Supplied records Block Start

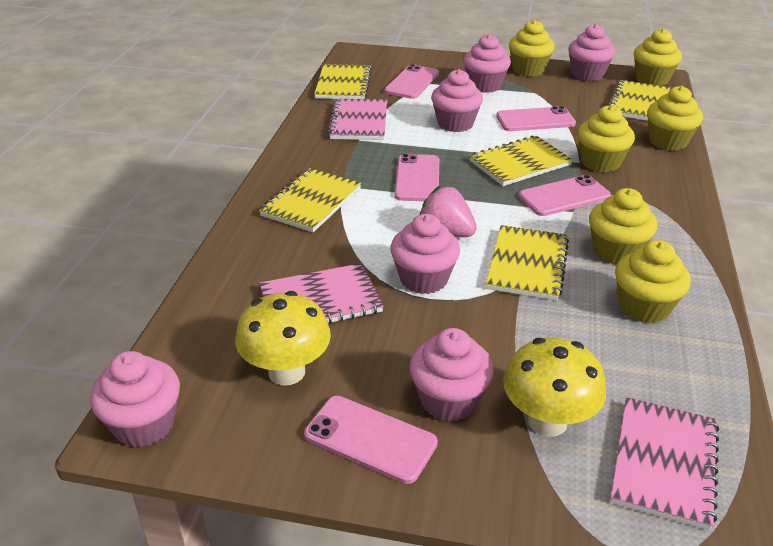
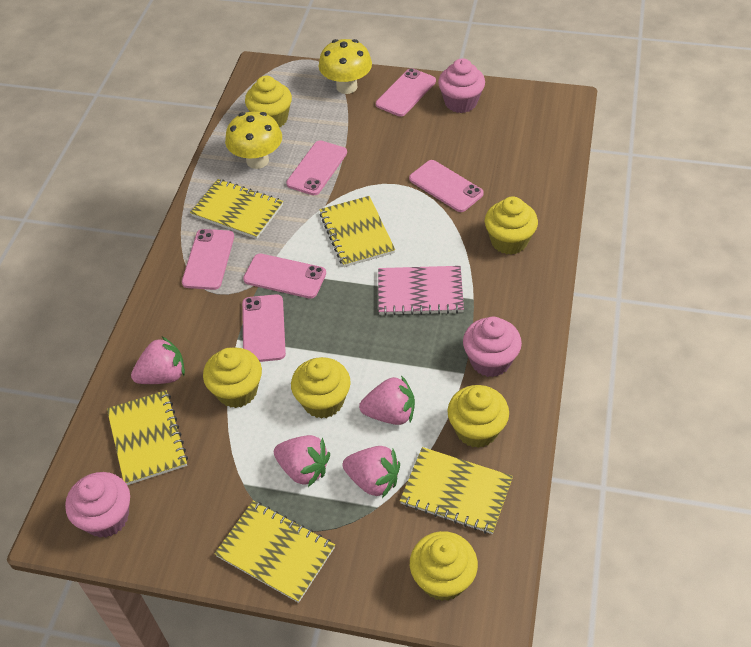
pink cupcake: 6 -> 3
pink notebook: 3 -> 1
pink phone: 5 -> 6
pink strawberry: 1 -> 4

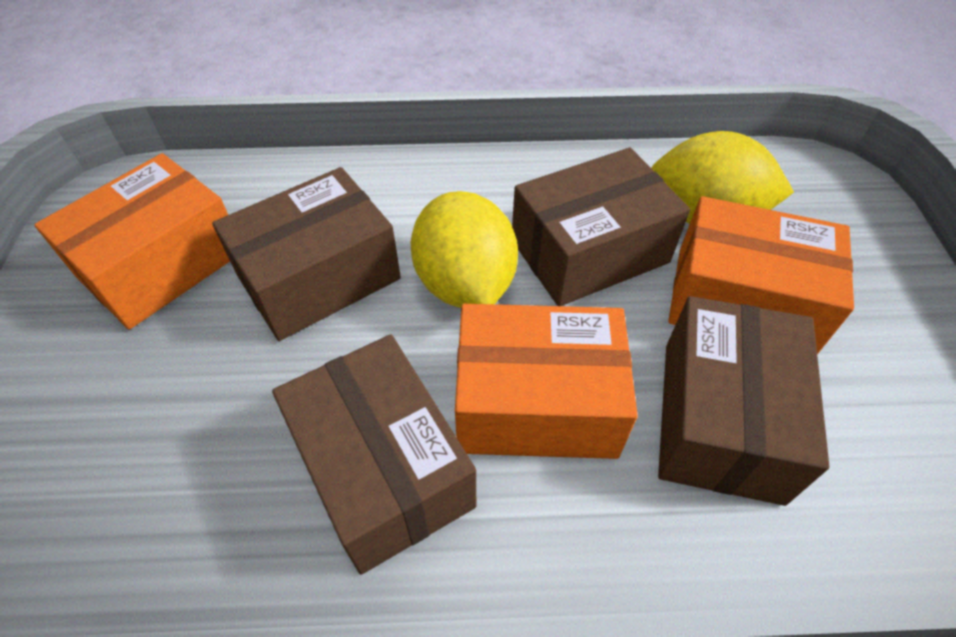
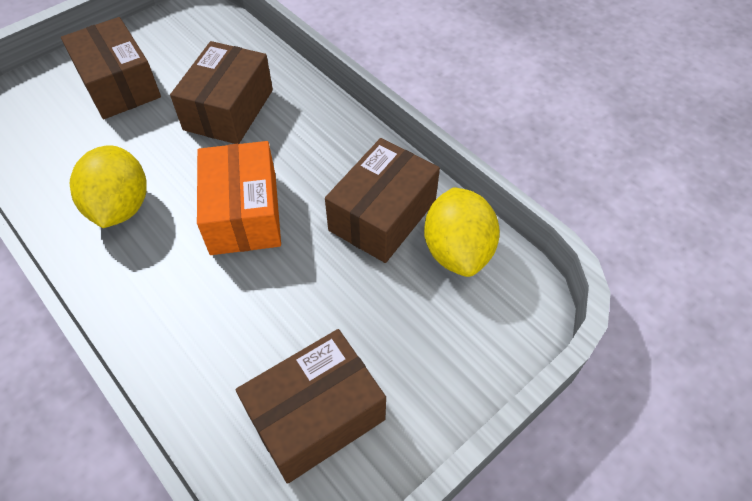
orange box: 3 -> 1

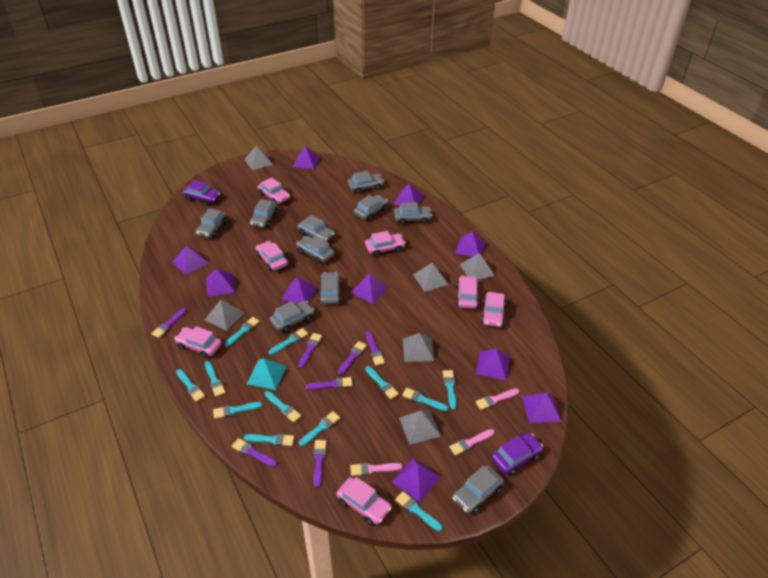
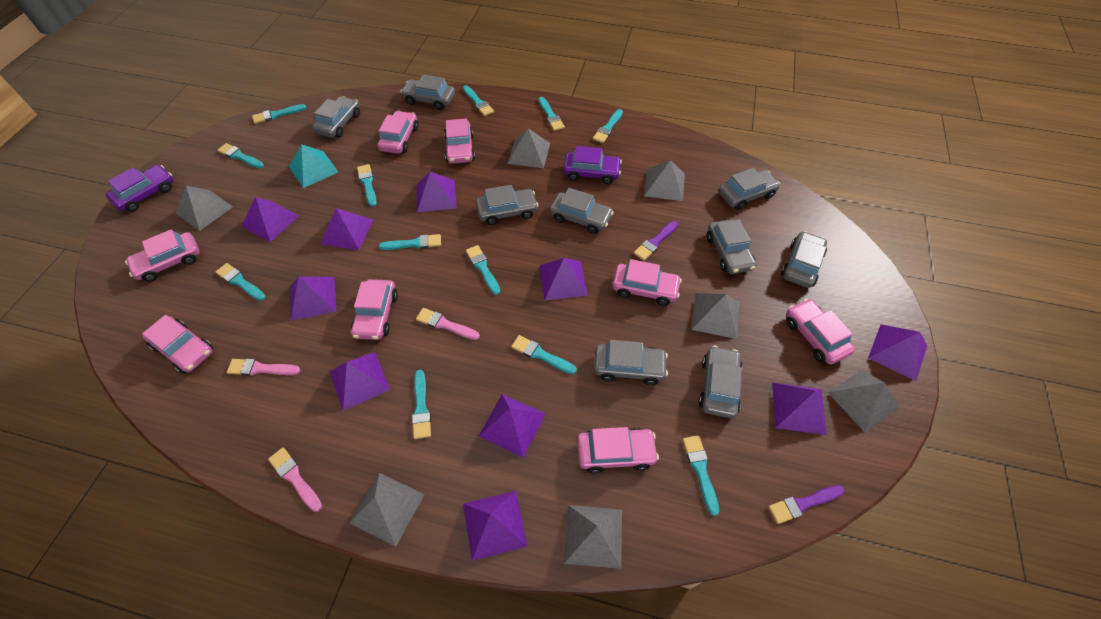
grey car: 10 -> 9
grey pyramid: 6 -> 7
pink car: 7 -> 8
purple brush: 7 -> 2

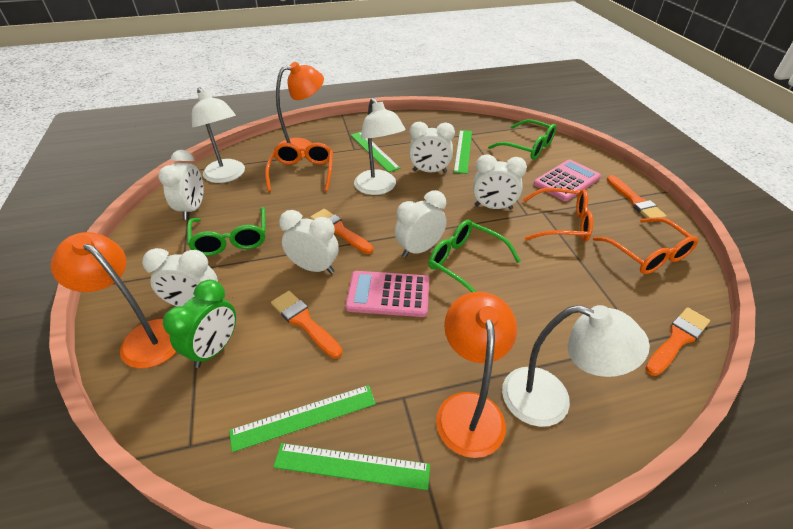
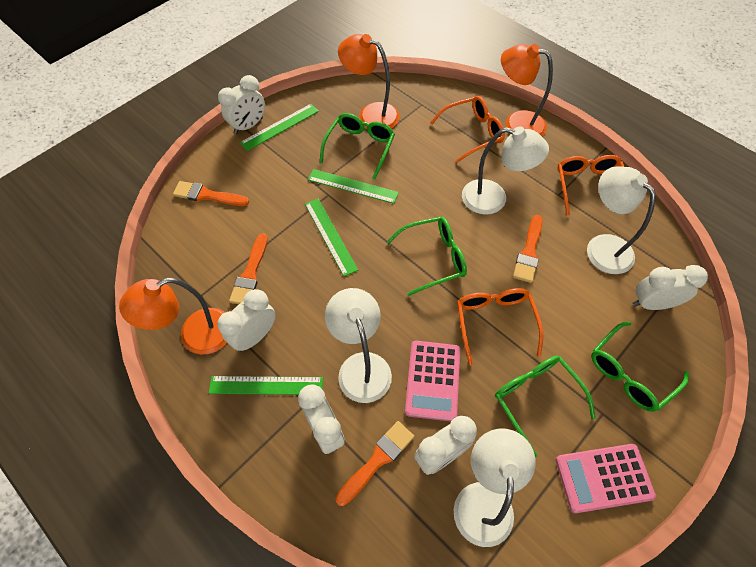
green clock: 1 -> 0
green glasses: 3 -> 4
white clock: 6 -> 5
white lamp: 3 -> 4

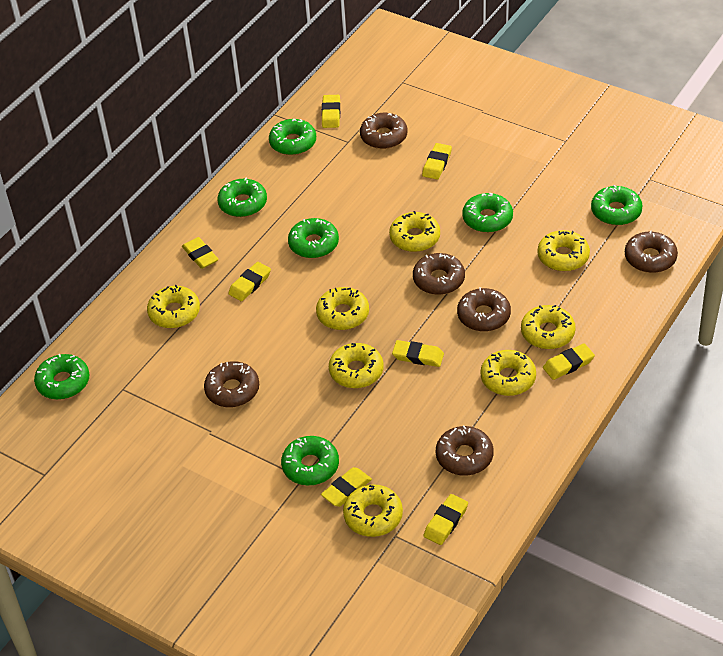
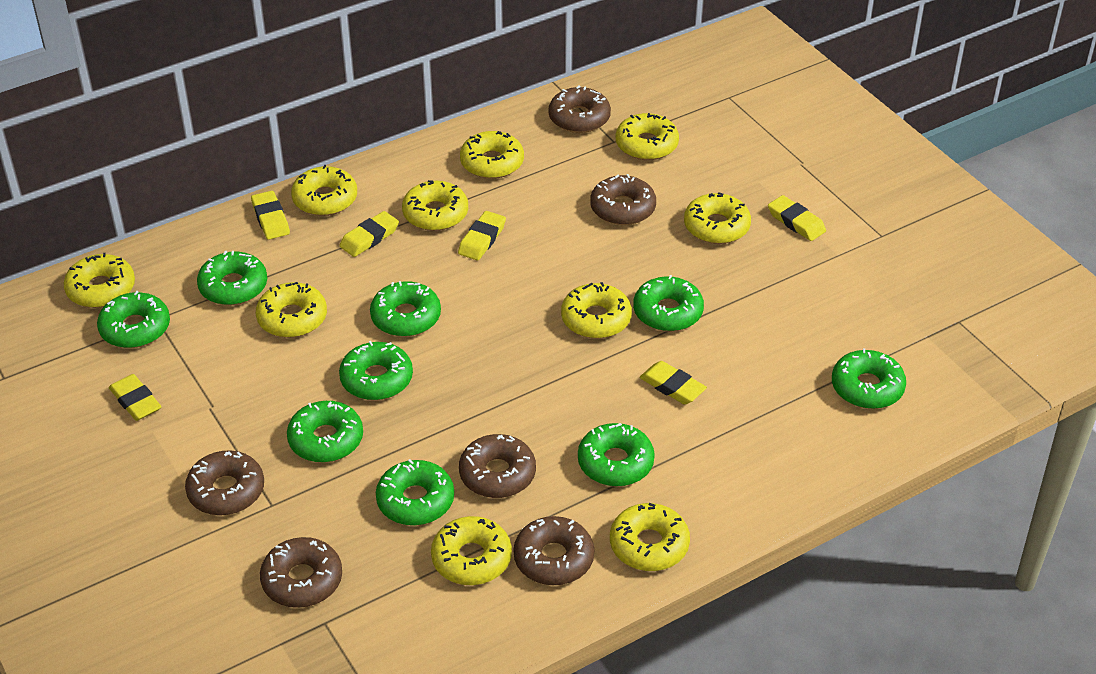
green donut: 7 -> 9
yellow donut: 8 -> 10
yellow eraser: 8 -> 6

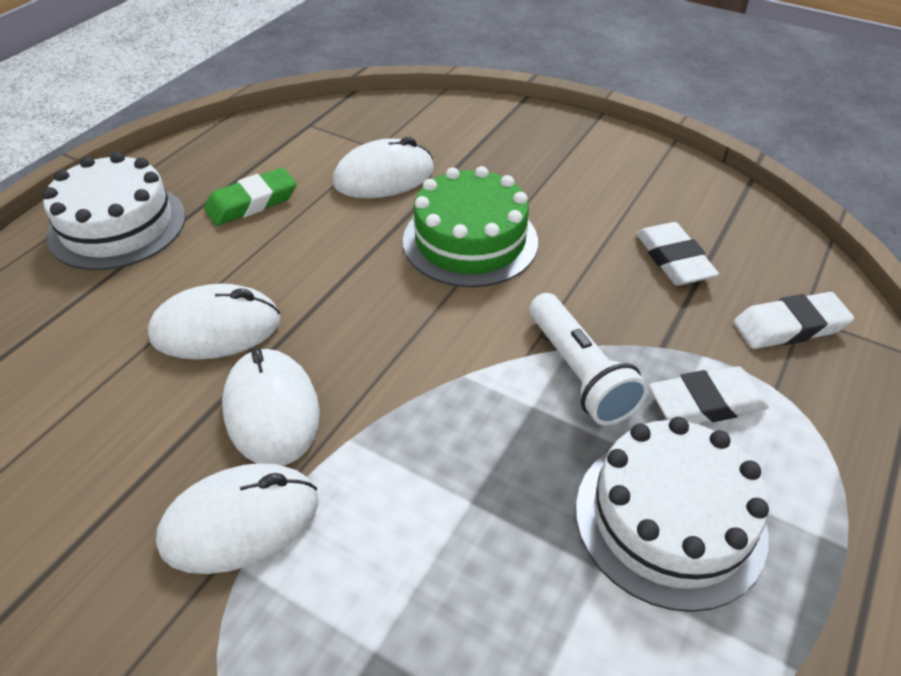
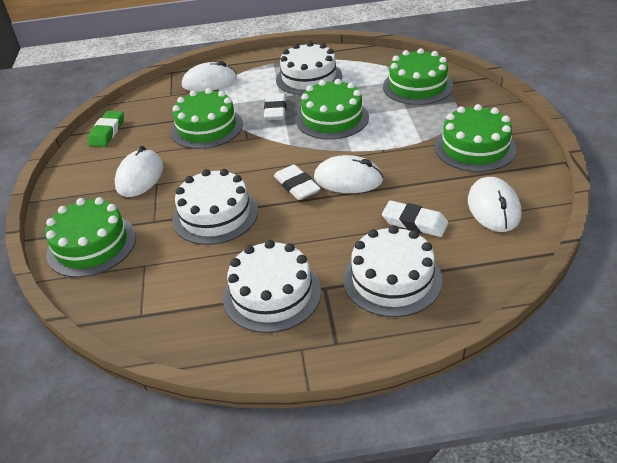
green cake: 1 -> 5
white cake: 2 -> 4
white flashlight: 1 -> 0

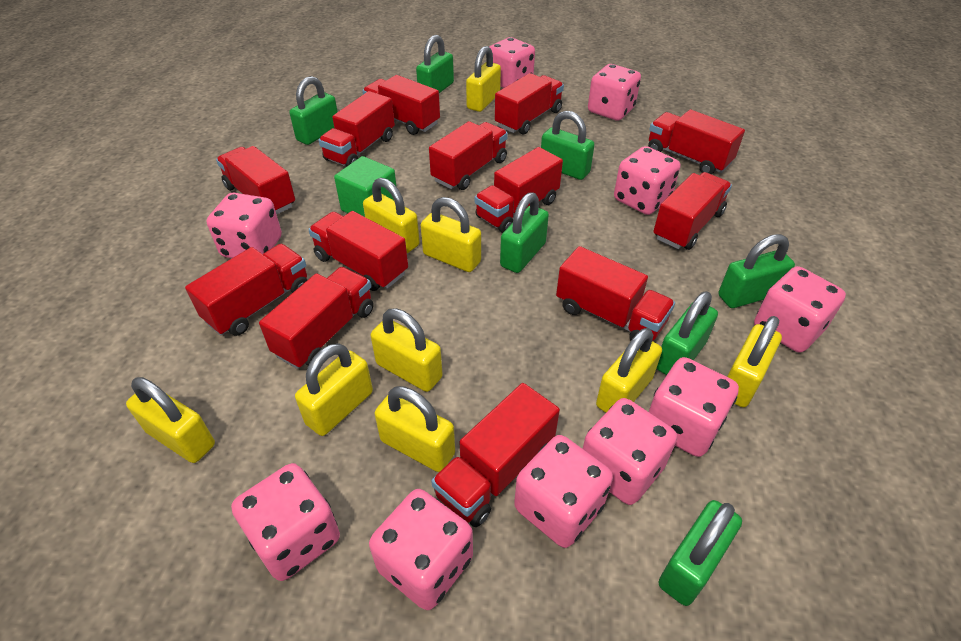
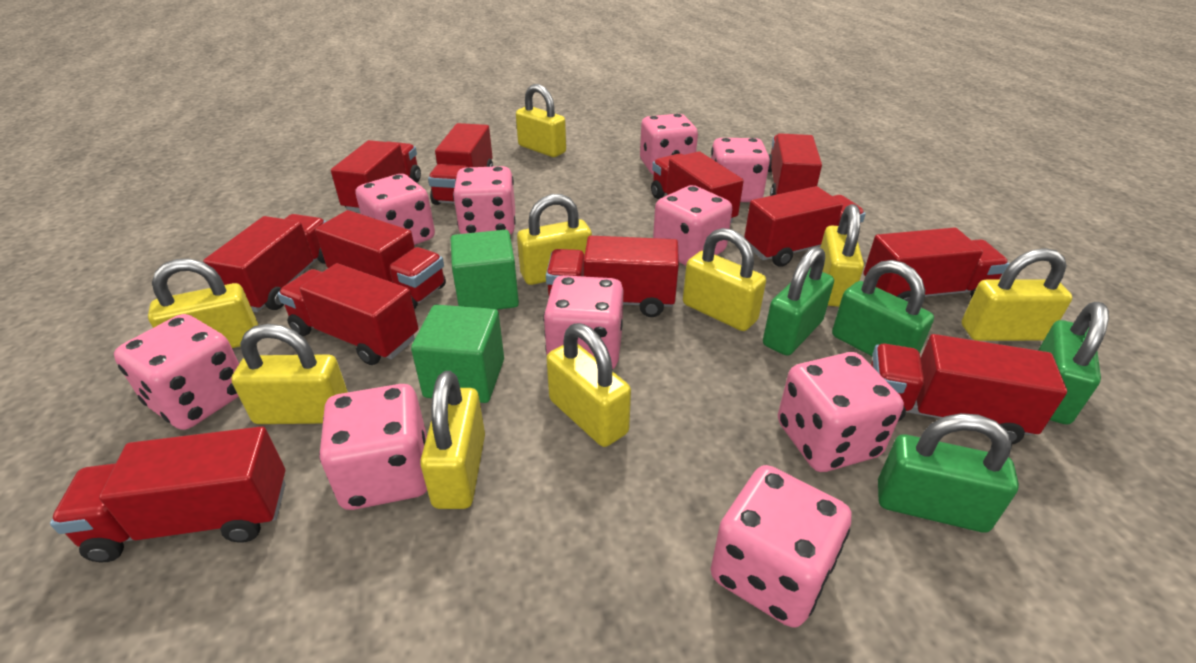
green cube: 1 -> 2
green padlock: 7 -> 4
red truck: 13 -> 12

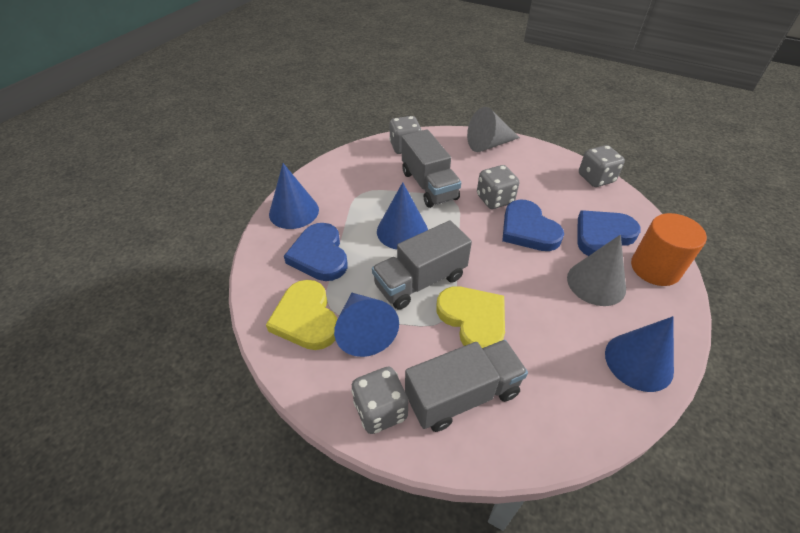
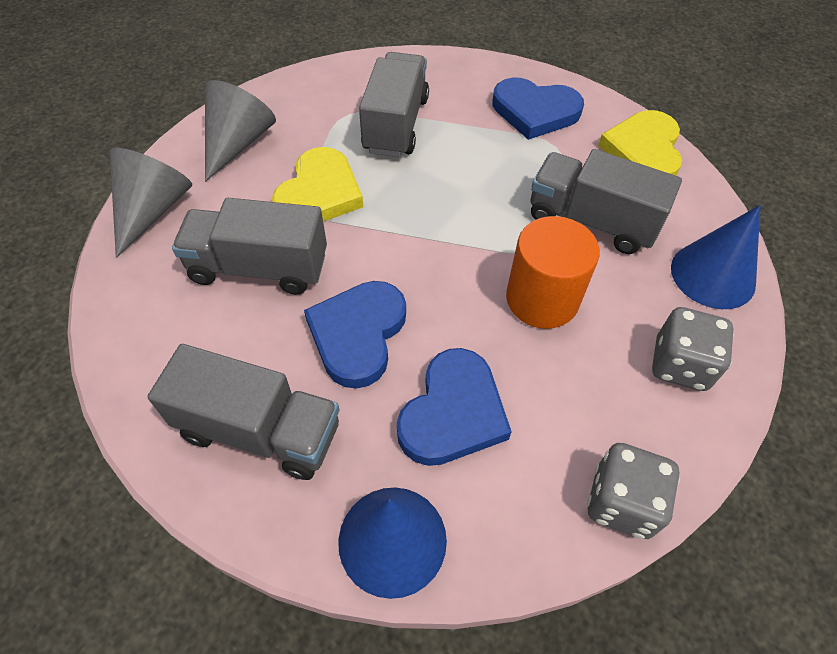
blue cone: 4 -> 2
grey dice: 4 -> 2
grey truck: 3 -> 4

Supplied records Block End

Work instructions
What is needed is an exact copy of the data, with the pictures removed.

Response box
pink cupcake: 6 -> 3
pink notebook: 3 -> 1
pink phone: 5 -> 6
pink strawberry: 1 -> 4

orange box: 3 -> 1

grey car: 10 -> 9
grey pyramid: 6 -> 7
pink car: 7 -> 8
purple brush: 7 -> 2

green clock: 1 -> 0
green glasses: 3 -> 4
white clock: 6 -> 5
white lamp: 3 -> 4

green donut: 7 -> 9
yellow donut: 8 -> 10
yellow eraser: 8 -> 6

green cake: 1 -> 5
white cake: 2 -> 4
white flashlight: 1 -> 0

green cube: 1 -> 2
green padlock: 7 -> 4
red truck: 13 -> 12

blue cone: 4 -> 2
grey dice: 4 -> 2
grey truck: 3 -> 4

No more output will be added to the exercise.